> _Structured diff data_
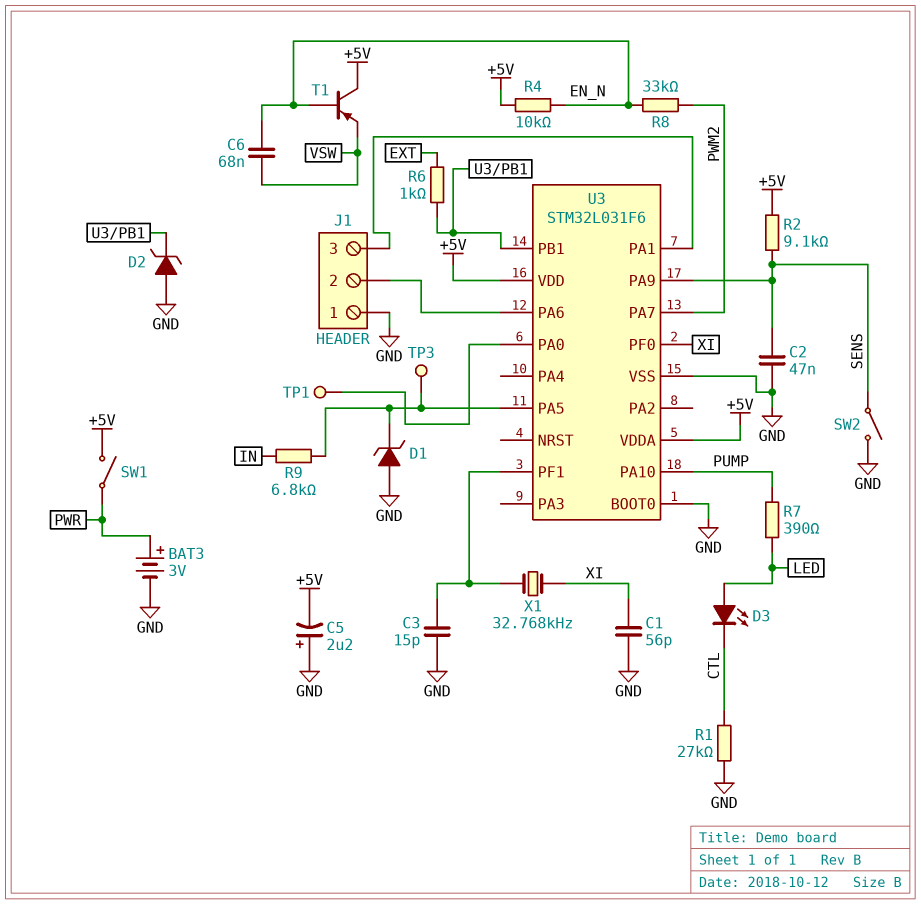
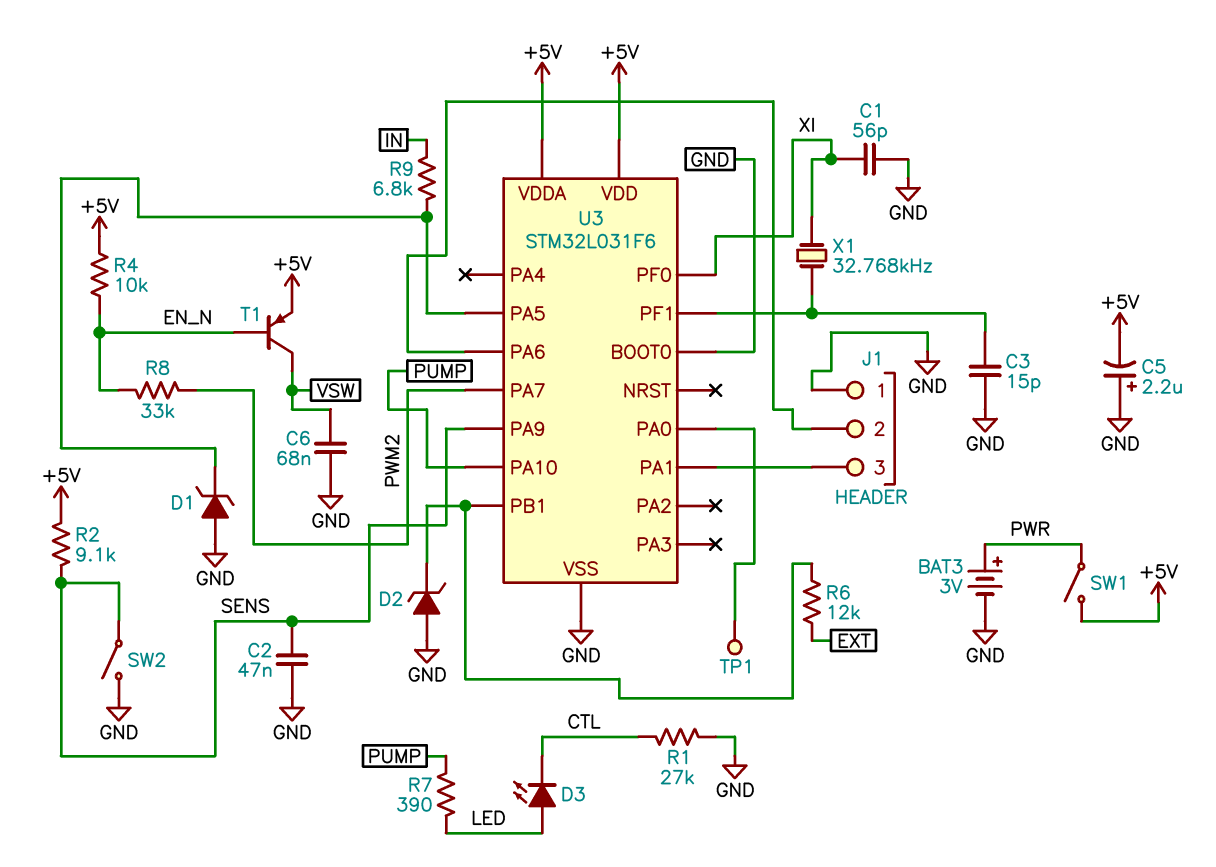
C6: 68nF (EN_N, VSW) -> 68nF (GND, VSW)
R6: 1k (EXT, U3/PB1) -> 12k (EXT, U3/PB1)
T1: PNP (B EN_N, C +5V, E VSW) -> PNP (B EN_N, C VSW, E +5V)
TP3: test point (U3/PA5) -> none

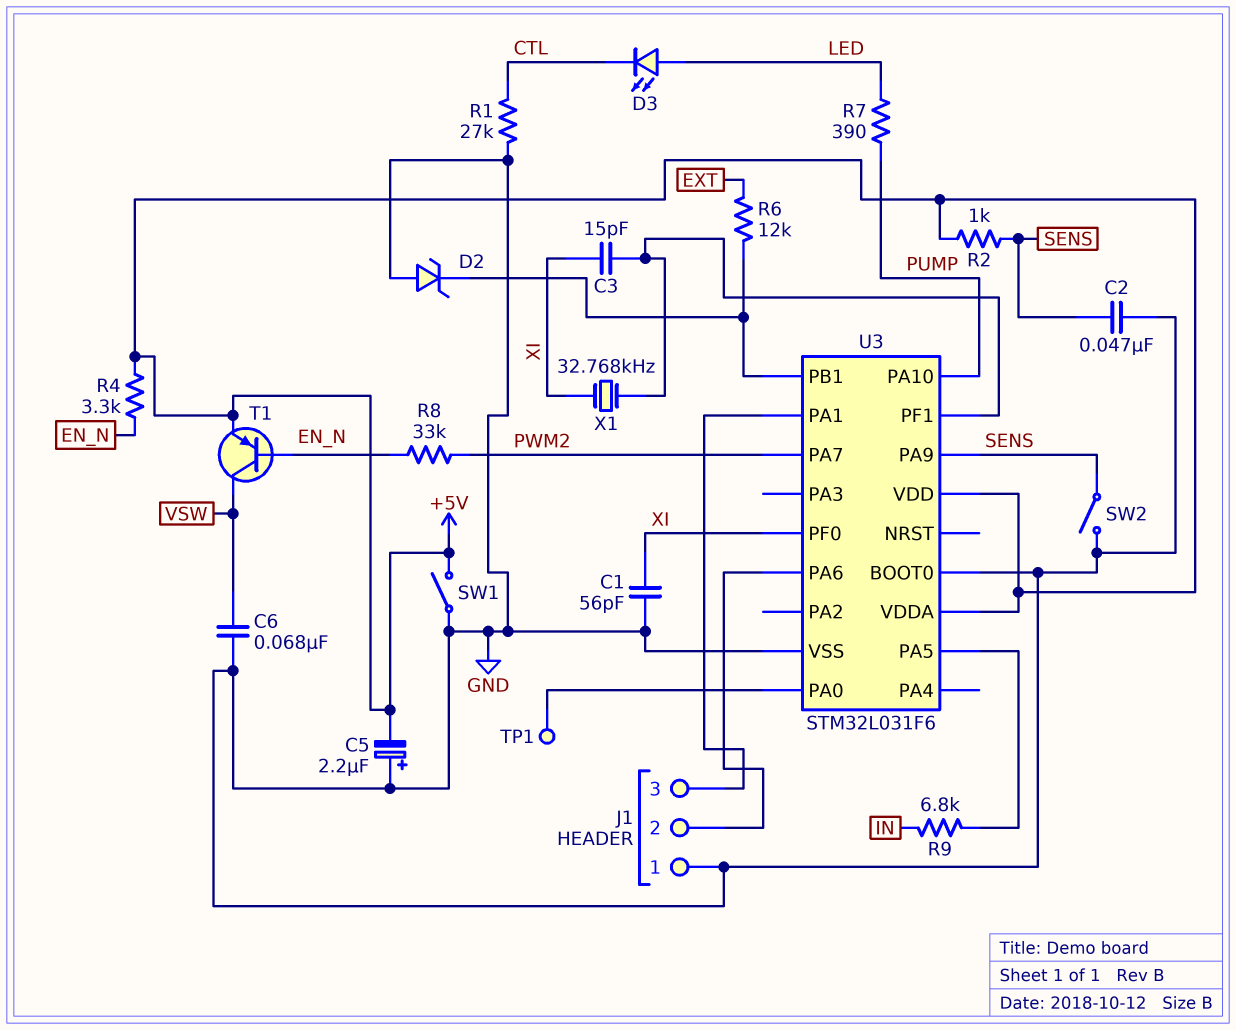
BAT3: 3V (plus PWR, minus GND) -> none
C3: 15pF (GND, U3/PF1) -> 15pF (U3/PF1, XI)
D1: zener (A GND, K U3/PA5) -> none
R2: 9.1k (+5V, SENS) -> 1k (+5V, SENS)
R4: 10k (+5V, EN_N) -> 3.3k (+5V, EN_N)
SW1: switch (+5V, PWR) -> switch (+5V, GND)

---

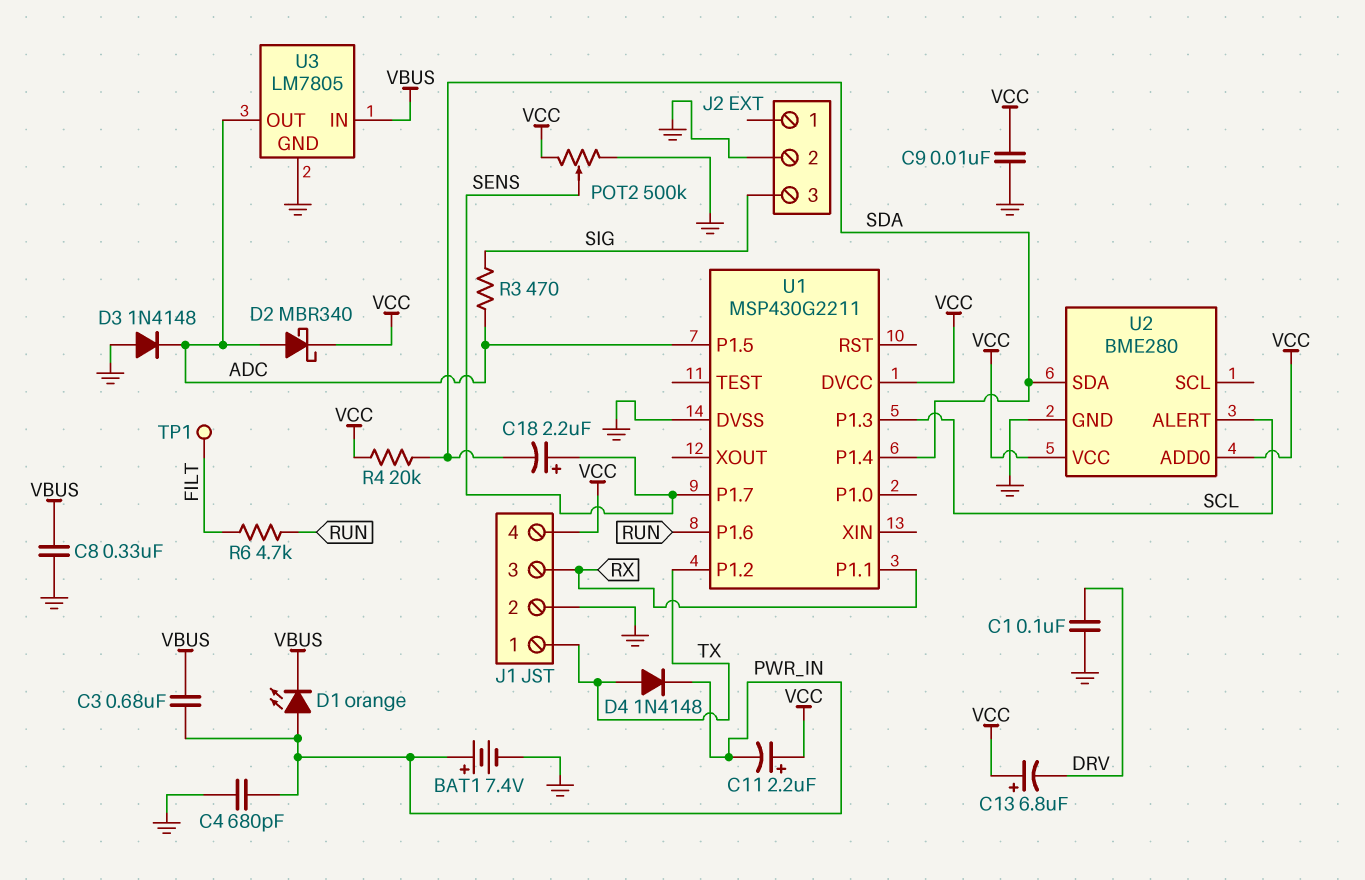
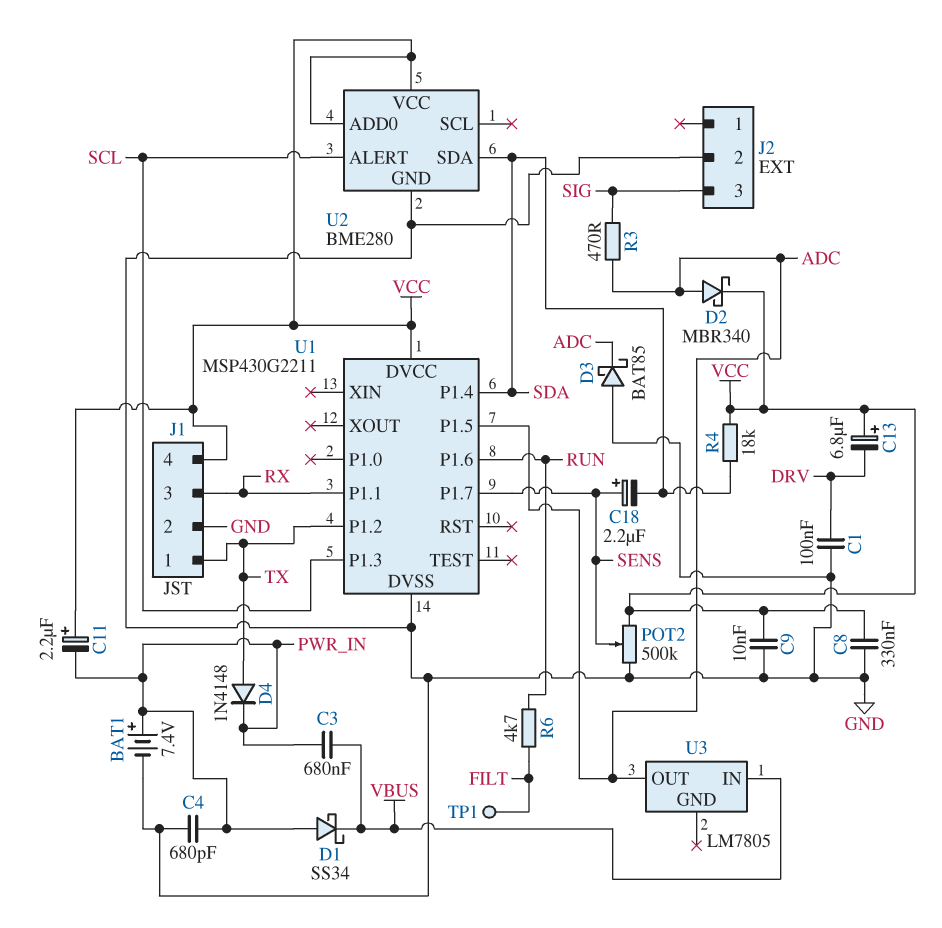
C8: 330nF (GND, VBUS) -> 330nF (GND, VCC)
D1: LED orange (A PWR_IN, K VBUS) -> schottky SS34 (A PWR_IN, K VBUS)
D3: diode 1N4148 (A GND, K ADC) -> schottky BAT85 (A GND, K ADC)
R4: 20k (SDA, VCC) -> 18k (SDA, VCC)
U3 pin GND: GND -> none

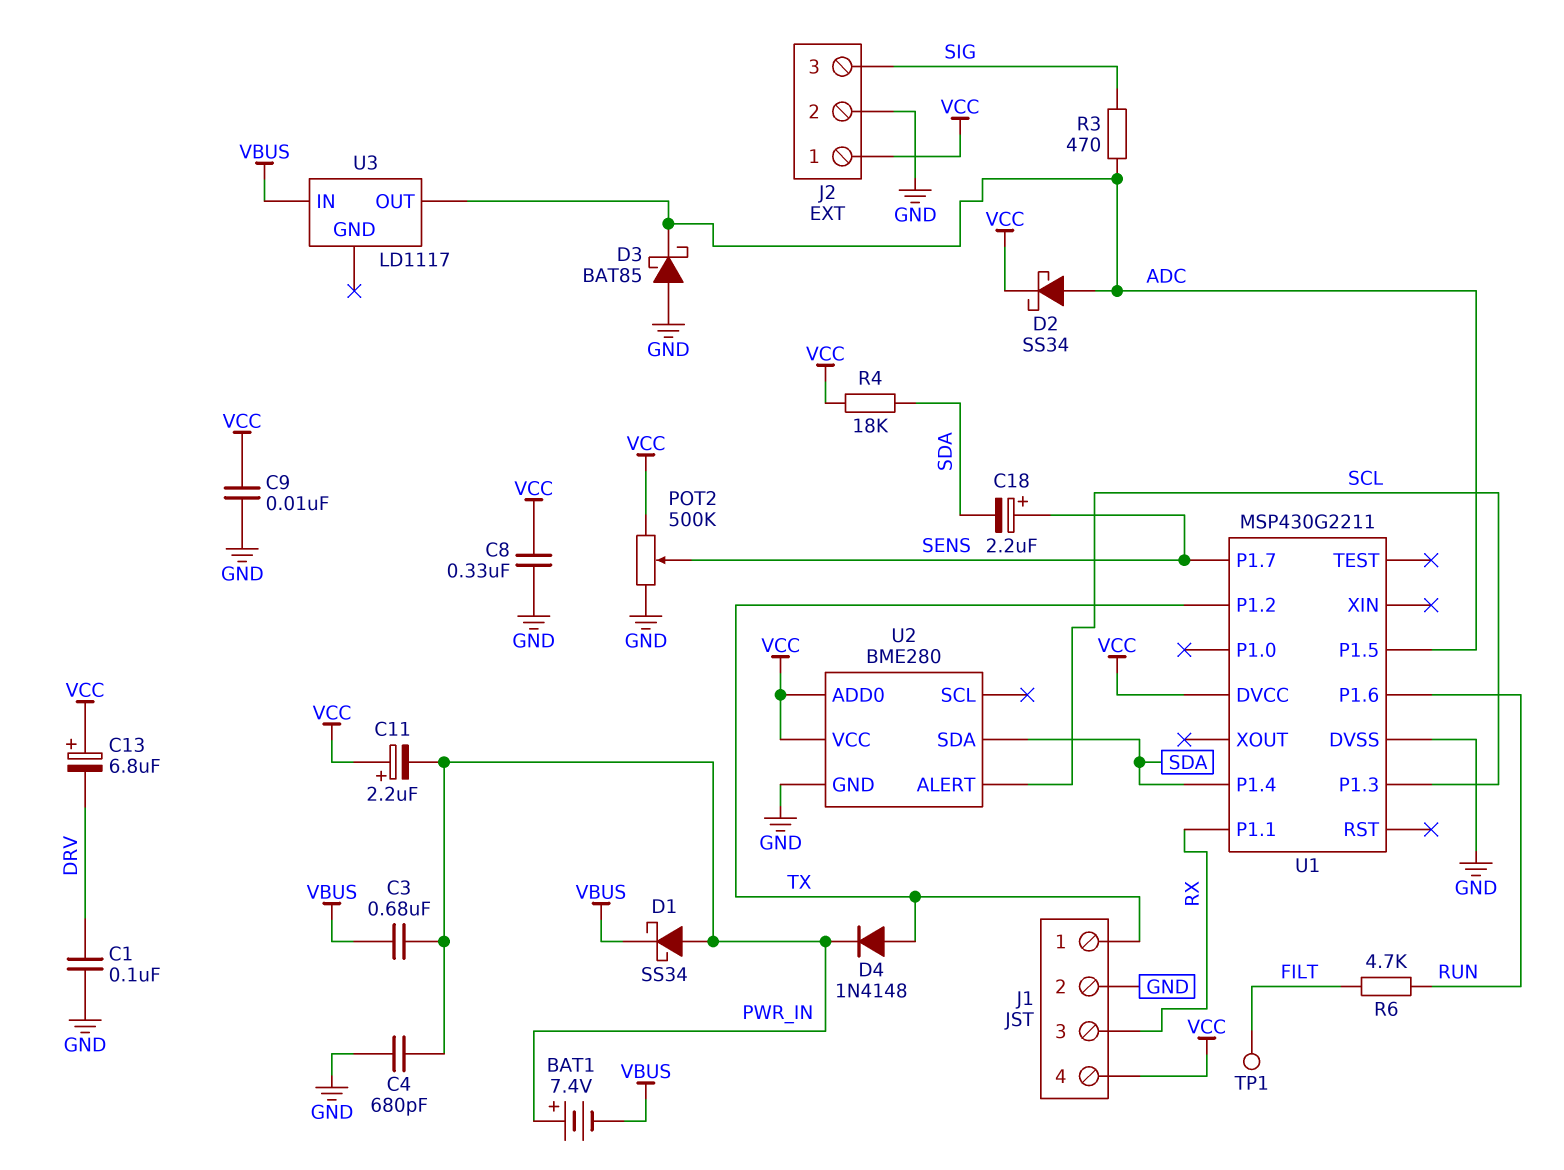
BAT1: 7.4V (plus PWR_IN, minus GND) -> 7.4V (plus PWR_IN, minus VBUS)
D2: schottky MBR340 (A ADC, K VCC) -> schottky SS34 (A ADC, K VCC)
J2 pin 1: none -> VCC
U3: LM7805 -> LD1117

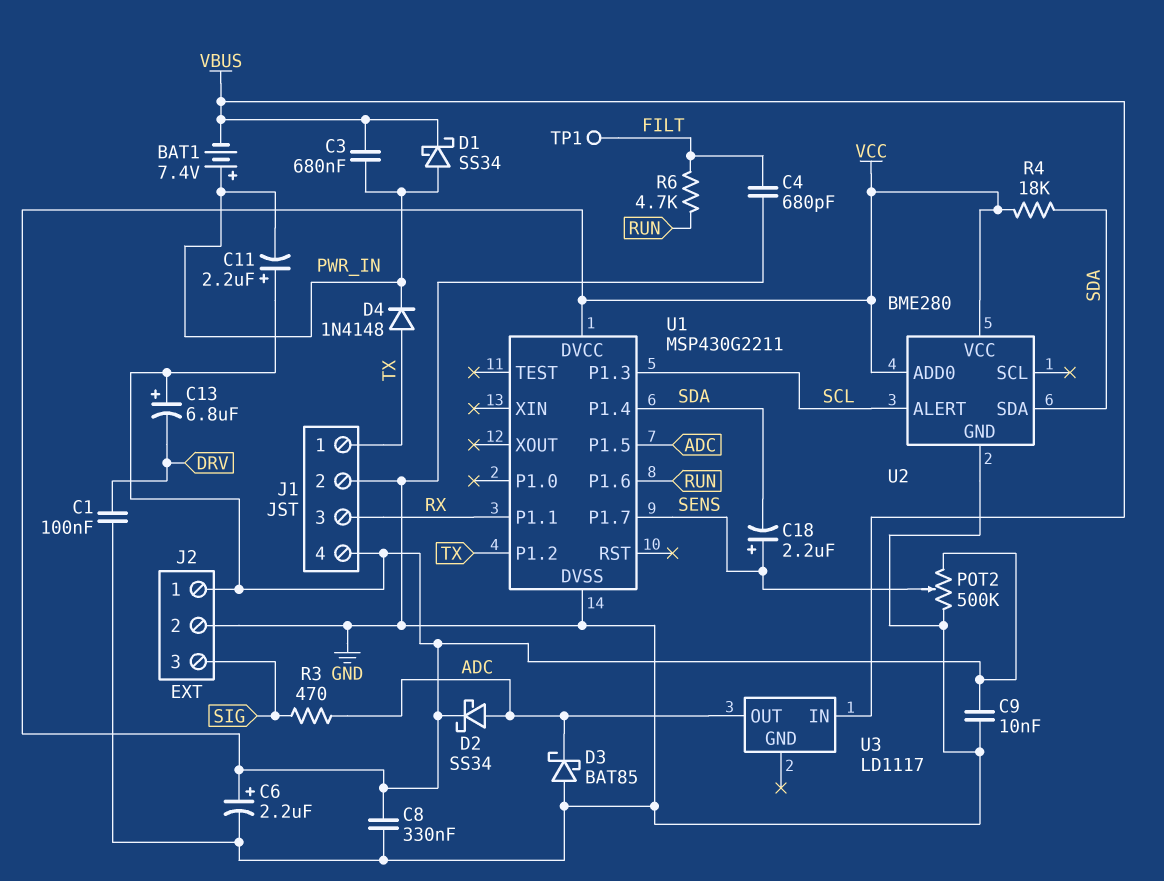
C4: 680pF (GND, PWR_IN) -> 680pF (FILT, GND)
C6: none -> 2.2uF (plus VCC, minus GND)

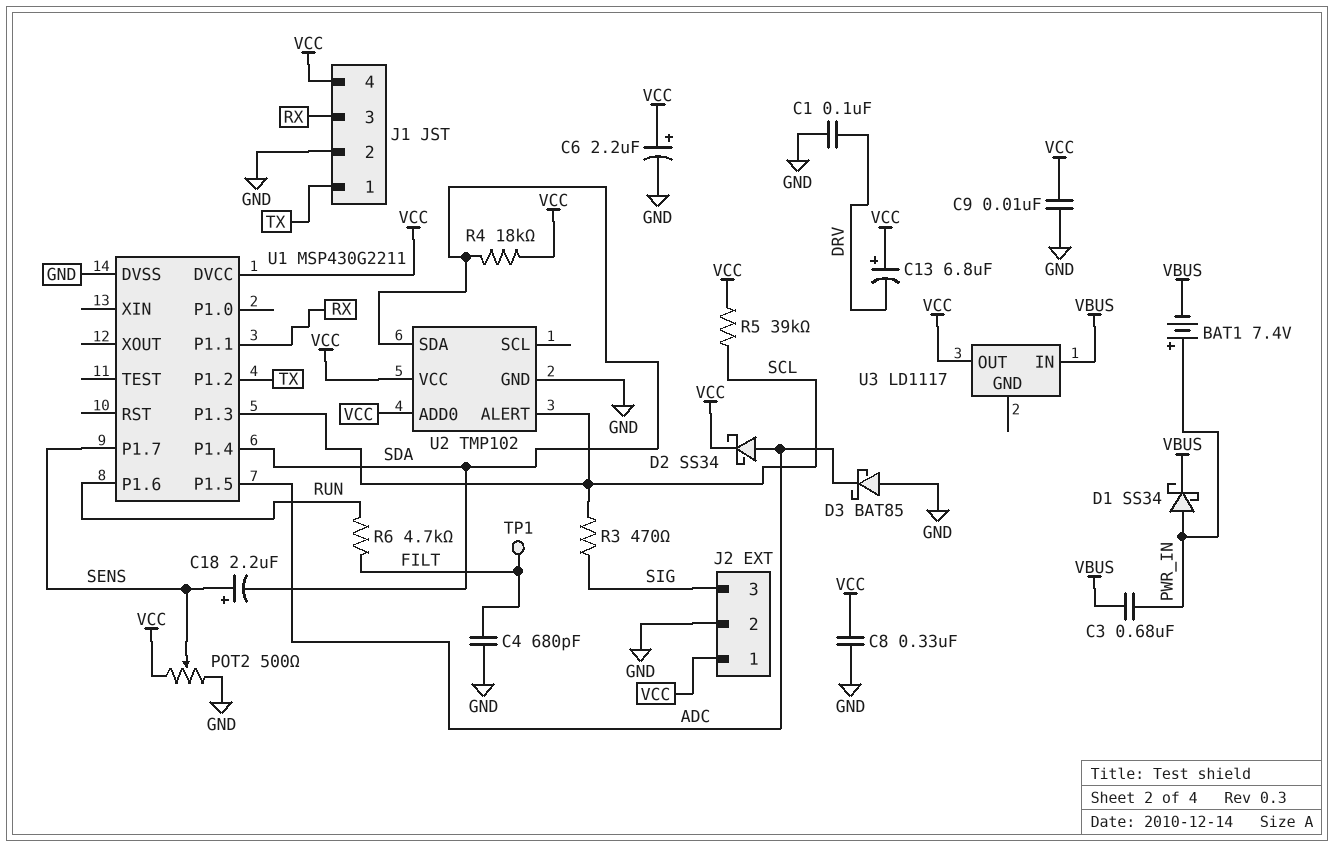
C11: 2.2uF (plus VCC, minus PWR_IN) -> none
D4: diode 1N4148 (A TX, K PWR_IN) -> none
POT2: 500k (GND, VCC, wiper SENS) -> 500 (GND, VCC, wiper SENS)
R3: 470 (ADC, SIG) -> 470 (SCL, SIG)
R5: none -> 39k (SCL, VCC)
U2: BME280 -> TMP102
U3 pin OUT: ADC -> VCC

> _ACTION ITEM_
Whenever a line of the data above includes the word "schottky", copy that line.

> _RESULT OF THIS EXERCISE_
D1: LED orange (A PWR_IN, K VBUS) -> schottky SS34 (A PWR_IN, K VBUS)
D3: diode 1N4148 (A GND, K ADC) -> schottky BAT85 (A GND, K ADC)
D2: schottky MBR340 (A ADC, K VCC) -> schottky SS34 (A ADC, K VCC)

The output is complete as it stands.